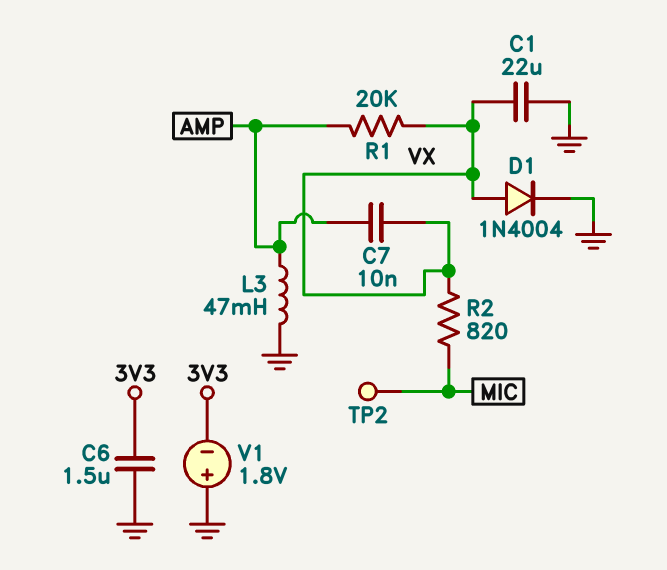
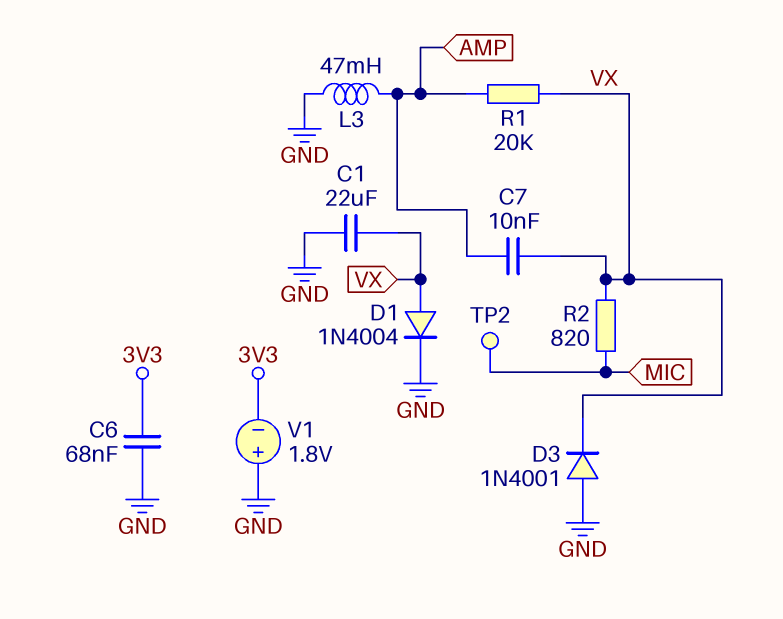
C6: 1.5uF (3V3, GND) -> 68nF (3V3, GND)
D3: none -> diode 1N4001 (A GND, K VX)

= = = = = = =

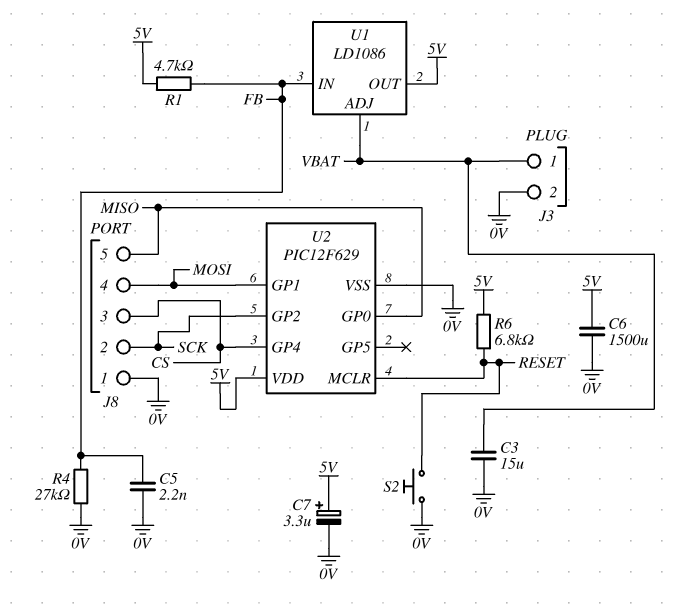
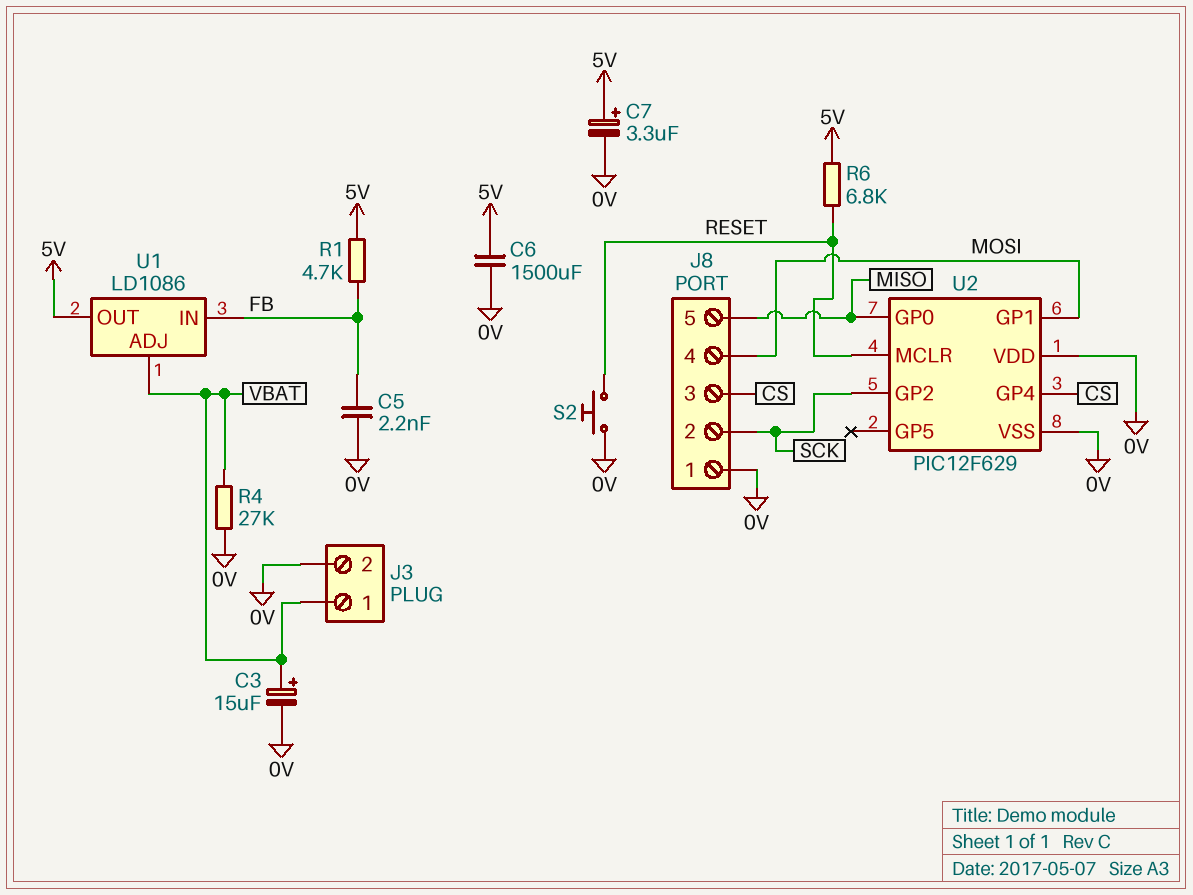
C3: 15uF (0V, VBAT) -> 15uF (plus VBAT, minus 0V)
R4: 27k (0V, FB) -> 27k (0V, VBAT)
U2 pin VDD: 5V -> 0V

= = = = = = =

● What the exercise asks:
Copy every line of the records above that holds the word "VBAT".

● Solution for this task:
C3: 15uF (0V, VBAT) -> 15uF (plus VBAT, minus 0V)
R4: 27k (0V, FB) -> 27k (0V, VBAT)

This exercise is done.